▶ _Task description_
Retype the rows starting at the one that contains "brown square: moved 1 px left" and ending at the one that contains "orange arrow: rotated 33 degrees clockwise", both included. Leave the pictures out of your answer.

— START Given data —

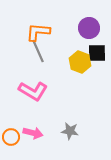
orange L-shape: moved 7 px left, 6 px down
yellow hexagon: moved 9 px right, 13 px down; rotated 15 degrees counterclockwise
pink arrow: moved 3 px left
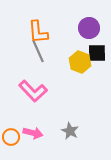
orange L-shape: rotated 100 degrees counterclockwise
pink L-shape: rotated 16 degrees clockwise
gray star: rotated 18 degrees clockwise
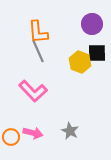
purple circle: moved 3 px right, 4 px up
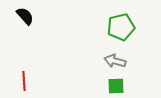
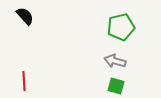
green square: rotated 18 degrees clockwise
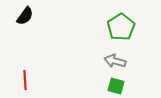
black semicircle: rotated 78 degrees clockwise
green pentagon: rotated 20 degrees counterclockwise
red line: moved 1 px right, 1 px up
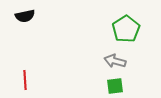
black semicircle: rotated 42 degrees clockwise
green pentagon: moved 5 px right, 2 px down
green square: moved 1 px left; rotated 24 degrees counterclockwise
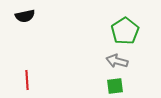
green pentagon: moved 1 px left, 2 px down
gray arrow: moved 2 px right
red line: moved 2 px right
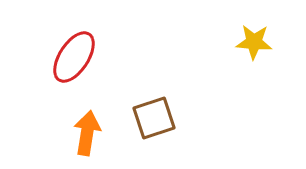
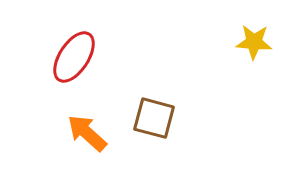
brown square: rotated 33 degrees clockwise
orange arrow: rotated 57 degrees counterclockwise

— END Given data —
— START Given data —

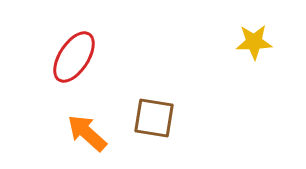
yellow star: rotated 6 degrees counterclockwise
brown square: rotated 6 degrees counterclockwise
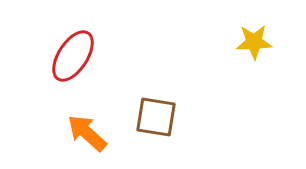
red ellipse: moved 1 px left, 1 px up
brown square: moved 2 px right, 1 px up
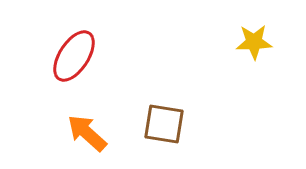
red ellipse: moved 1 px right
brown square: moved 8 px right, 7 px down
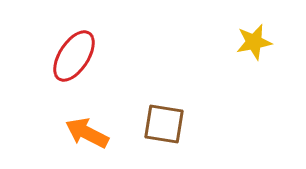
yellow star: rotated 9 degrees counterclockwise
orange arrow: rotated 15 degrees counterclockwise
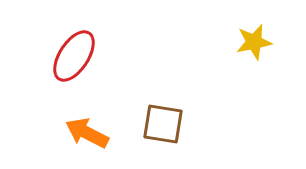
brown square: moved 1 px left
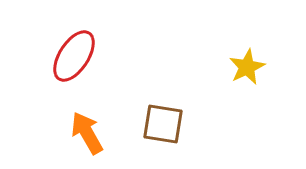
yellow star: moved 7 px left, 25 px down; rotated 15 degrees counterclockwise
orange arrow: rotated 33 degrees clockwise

— END Given data —

▶ _Response to this task_
brown square: moved 1 px left
yellow star: moved 7 px left, 25 px down; rotated 15 degrees counterclockwise
orange arrow: rotated 33 degrees clockwise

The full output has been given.